* **Your assignment**:
Hand back, word for word, the lines from the one containing "(677, 459) = (516, 693): grey" to the end of the records, both included, and leave out pictures.

* **Dataset excerpts**:
—————
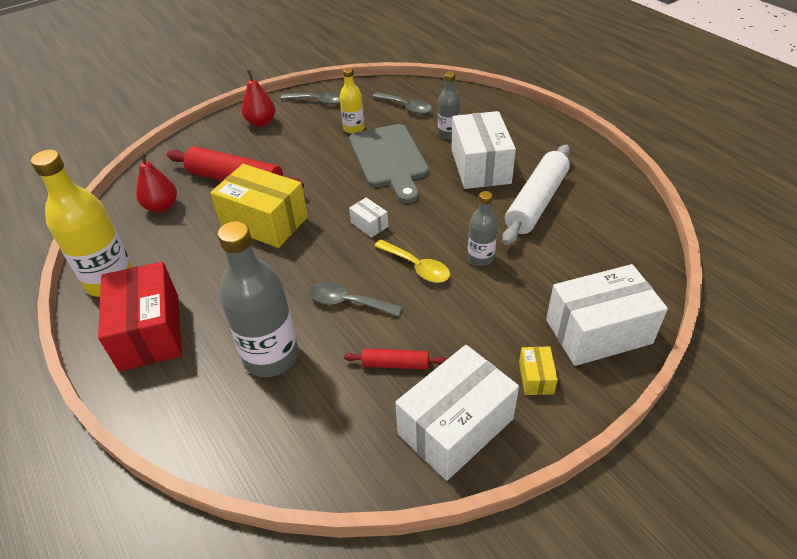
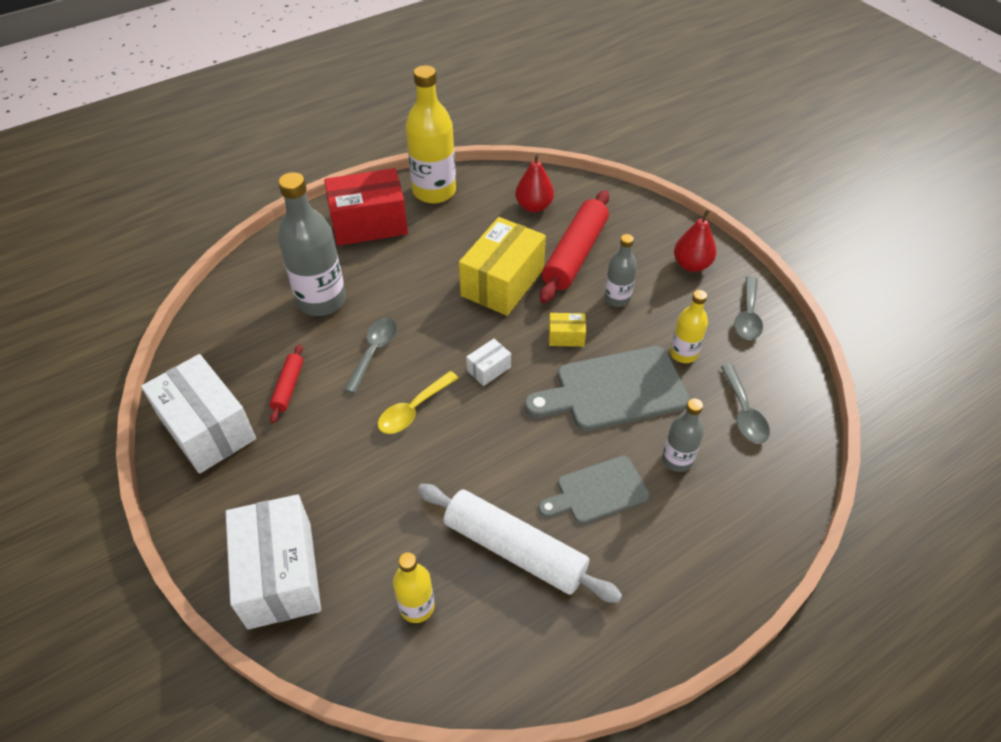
camera: 90 degrees right, 5 degrees up
(406, 107) = (744, 412): grey spoon -> grey spoon turned 45 degrees counterclockwise
(480, 166) = (597, 491): white box -> grey cutting board
(480, 258) = (418, 471): grey bottle -> grey bottle (617, 298)
(536, 378) = (238, 500): yellow box -> yellow box (566, 336)
(596, 247) = (417, 606): none -> yellow bottle

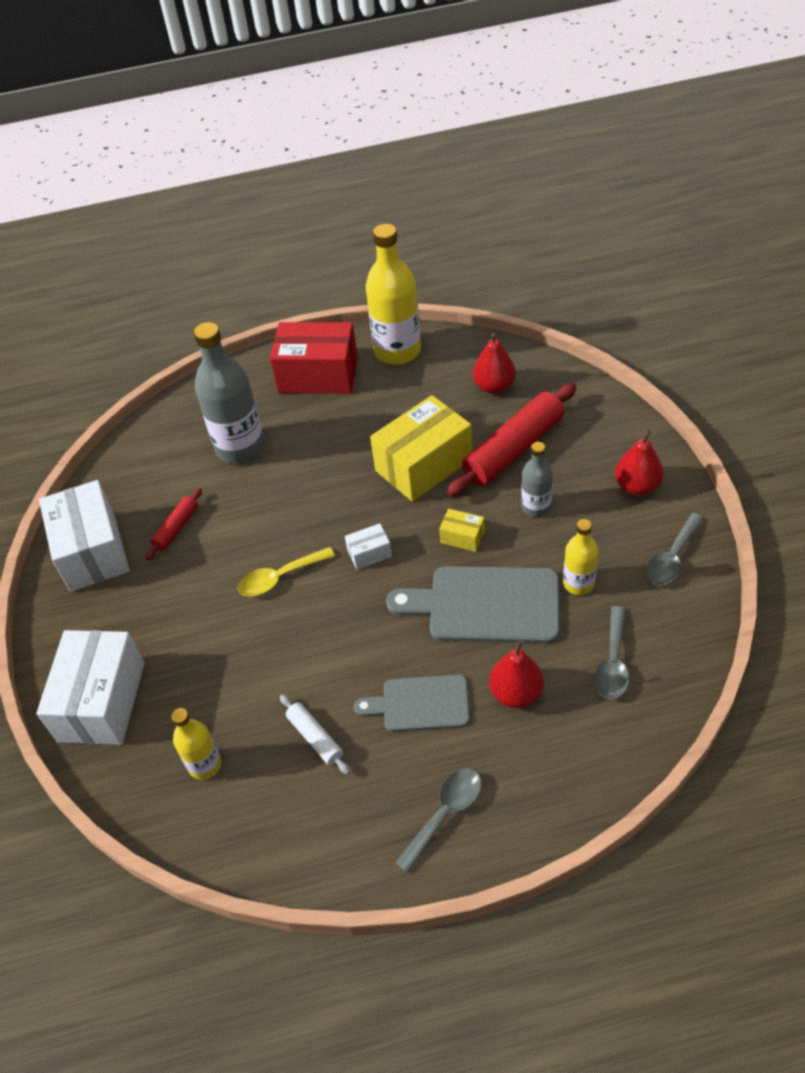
camera: 25 degrees right, 0 degrees up
(374, 352) = (267, 511): grey spoon -> grey spoon (445, 814)
(515, 549) = (315, 738): white rolling pin -> white rolling pin, size x0.49
(677, 459) = (516, 693): grey bottle -> red pear

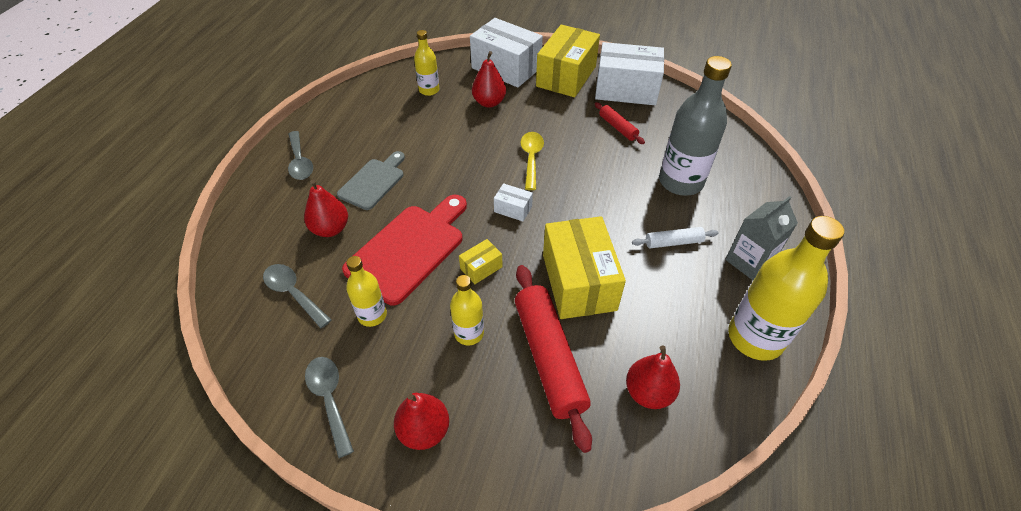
camera: 115 degrees right, 0 degrees up
(90, 623) = (566, 76): none -> yellow box
(195, 676) = (489, 102): none -> red pear
(315, 738) = (400, 132): white rolling pin -> white rolling pin (673, 242)
(318, 375) = (749, 261): red box -> grey carton
(369, 553) = (513, 209): white box -> white box turned 75 degrees counterclockwise
(485, 605) = (409, 249): grey cutting board -> red cutting board
(536, 507) = (469, 333): grey bottle -> yellow bottle

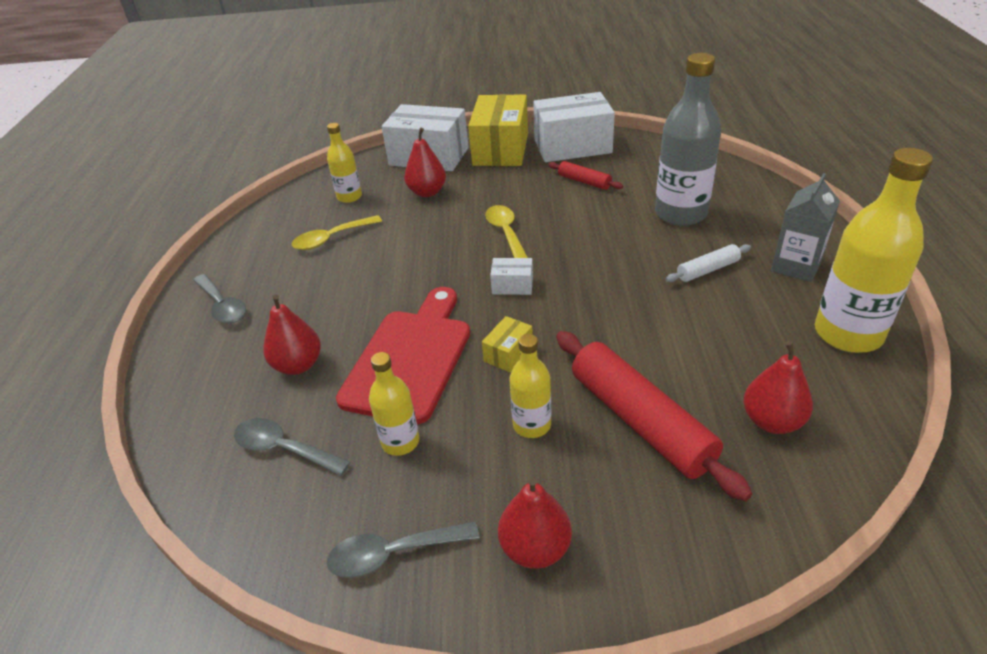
camera: 15 degrees left, 10 degrees down
(329, 399) = (393, 554): grey spoon -> grey spoon turned 60 degrees counterclockwise
(373, 182) = (328, 302): grey cutting board -> none
(399, 125) = (331, 239): none -> yellow spoon
(579, 282) = (629, 335): yellow box -> none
—————
* **Answer space**:
(677, 459) = (516, 693): grey bottle -> red pear

camera: 115 degrees right, 0 degrees up
(90, 623) = (566, 76): none -> yellow box
(195, 676) = (489, 102): none -> red pear
(315, 738) = (400, 132): white rolling pin -> white rolling pin (673, 242)
(318, 375) = (749, 261): red box -> grey carton
(369, 553) = (513, 209): white box -> white box turned 75 degrees counterclockwise
(485, 605) = (409, 249): grey cutting board -> red cutting board
(536, 507) = (469, 333): grey bottle -> yellow bottle

camera: 15 degrees left, 10 degrees down
(329, 399) = (393, 554): grey spoon -> grey spoon turned 60 degrees counterclockwise
(373, 182) = (328, 302): grey cutting board -> none
(399, 125) = (331, 239): none -> yellow spoon
(579, 282) = (629, 335): yellow box -> none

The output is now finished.